=== DATASET ENTRIES ===

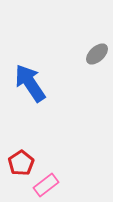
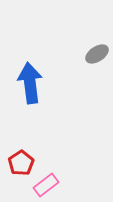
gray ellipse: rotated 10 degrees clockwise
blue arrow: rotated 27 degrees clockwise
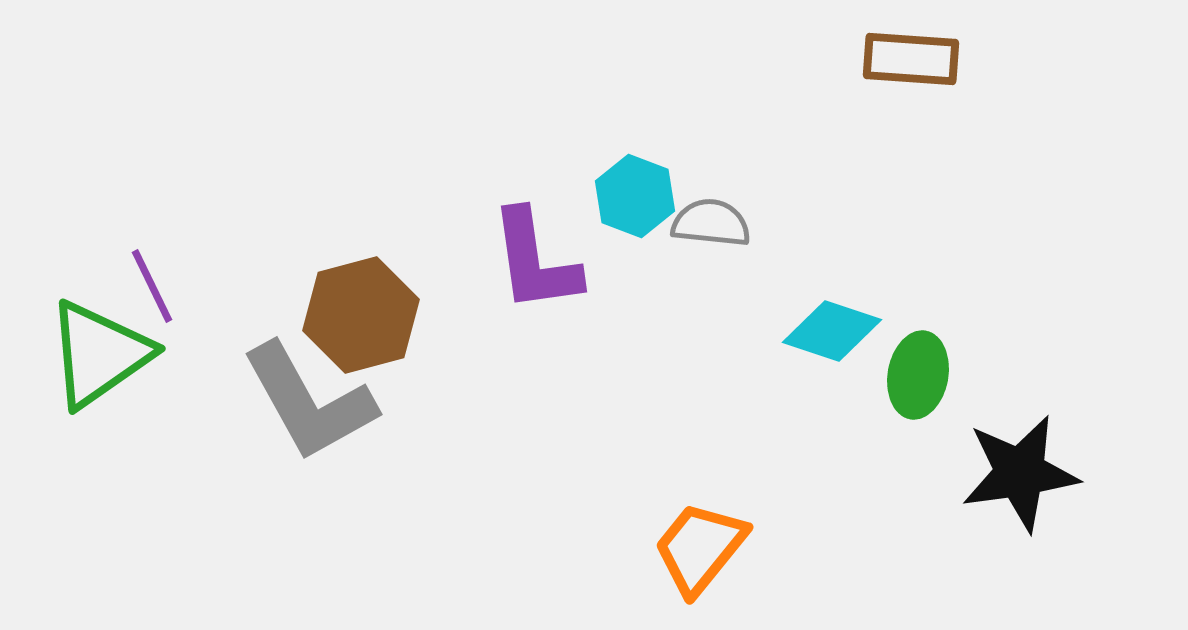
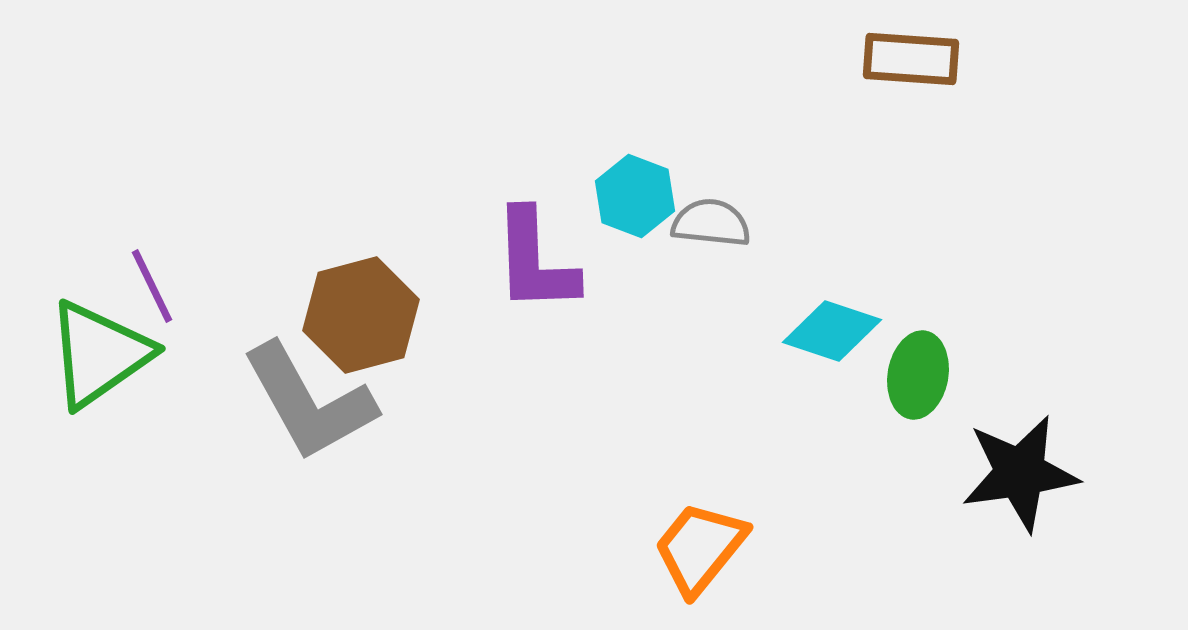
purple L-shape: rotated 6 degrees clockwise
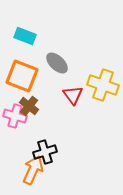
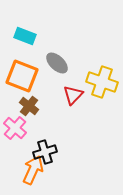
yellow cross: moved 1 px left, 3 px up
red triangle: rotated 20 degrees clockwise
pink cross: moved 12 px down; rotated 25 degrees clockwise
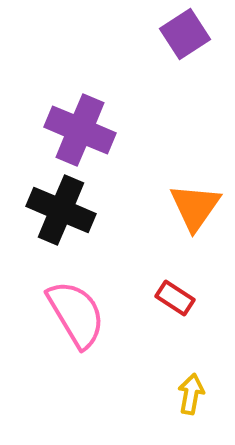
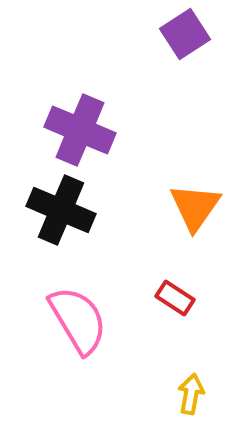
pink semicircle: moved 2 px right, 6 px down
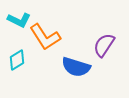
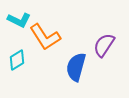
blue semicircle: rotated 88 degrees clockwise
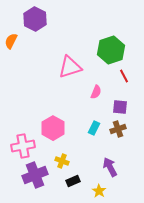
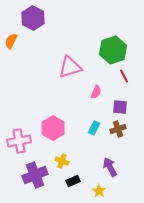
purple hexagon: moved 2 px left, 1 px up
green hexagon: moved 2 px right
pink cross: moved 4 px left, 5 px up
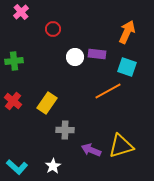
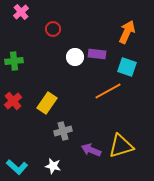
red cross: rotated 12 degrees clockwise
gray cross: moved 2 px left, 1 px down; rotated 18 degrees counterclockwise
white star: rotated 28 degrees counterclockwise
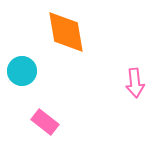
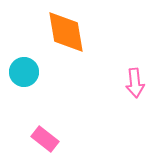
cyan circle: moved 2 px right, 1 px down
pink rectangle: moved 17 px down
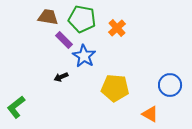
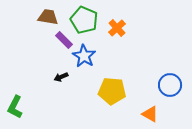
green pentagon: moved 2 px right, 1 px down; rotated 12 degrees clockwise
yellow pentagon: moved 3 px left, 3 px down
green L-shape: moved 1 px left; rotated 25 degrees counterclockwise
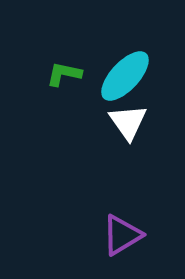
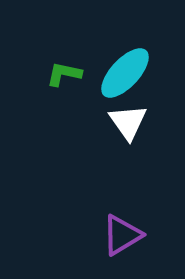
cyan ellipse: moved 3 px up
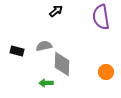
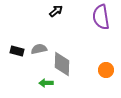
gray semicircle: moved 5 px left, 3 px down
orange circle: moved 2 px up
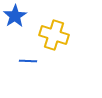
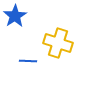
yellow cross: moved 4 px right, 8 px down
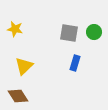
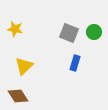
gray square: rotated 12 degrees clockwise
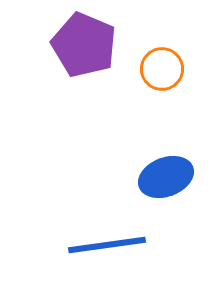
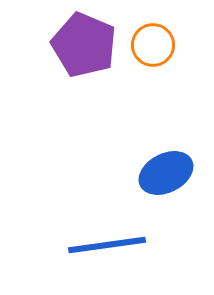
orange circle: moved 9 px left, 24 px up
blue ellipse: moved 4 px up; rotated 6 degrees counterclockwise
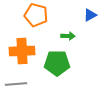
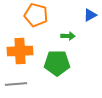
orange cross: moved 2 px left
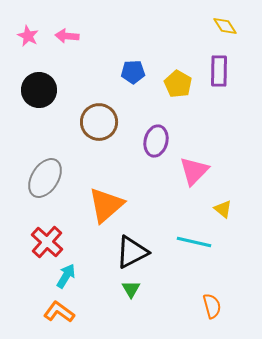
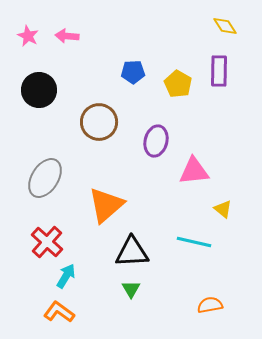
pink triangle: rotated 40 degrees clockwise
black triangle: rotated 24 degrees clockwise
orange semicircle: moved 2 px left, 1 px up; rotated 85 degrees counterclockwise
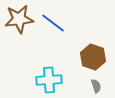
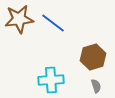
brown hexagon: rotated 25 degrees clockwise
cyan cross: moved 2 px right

===

Could you reproduce the listing above exactly and drop every picture?

gray ellipse: rotated 10 degrees clockwise
blue arrow: rotated 27 degrees clockwise
purple L-shape: rotated 6 degrees clockwise
yellow cross: moved 1 px left, 3 px up
red triangle: rotated 20 degrees clockwise
pink cross: moved 12 px down; rotated 25 degrees clockwise
pink semicircle: moved 2 px right, 6 px down
blue semicircle: rotated 88 degrees clockwise
purple hexagon: moved 2 px left, 1 px up
green hexagon: moved 2 px right
pink cross: moved 4 px left, 5 px up
red cross: rotated 12 degrees clockwise
gray cross: moved 2 px left, 1 px down; rotated 18 degrees counterclockwise
white star: rotated 28 degrees counterclockwise
cyan circle: moved 2 px right, 1 px down
pink rectangle: moved 17 px down
green pentagon: moved 2 px right, 1 px down; rotated 12 degrees clockwise
yellow pentagon: moved 3 px left, 3 px down
green L-shape: moved 1 px left; rotated 25 degrees counterclockwise
cyan ellipse: moved 3 px up
gray semicircle: moved 5 px left, 3 px down
orange circle: moved 2 px up
yellow cross: moved 4 px right, 8 px down
gray square: rotated 12 degrees clockwise
orange circle: moved 9 px left, 24 px up
blue ellipse: moved 4 px up; rotated 6 degrees counterclockwise
orange cross: moved 2 px left
pink triangle: rotated 40 degrees clockwise
black triangle: rotated 24 degrees clockwise
orange semicircle: moved 2 px left, 1 px up; rotated 85 degrees counterclockwise
brown hexagon: rotated 25 degrees clockwise
cyan cross: moved 2 px right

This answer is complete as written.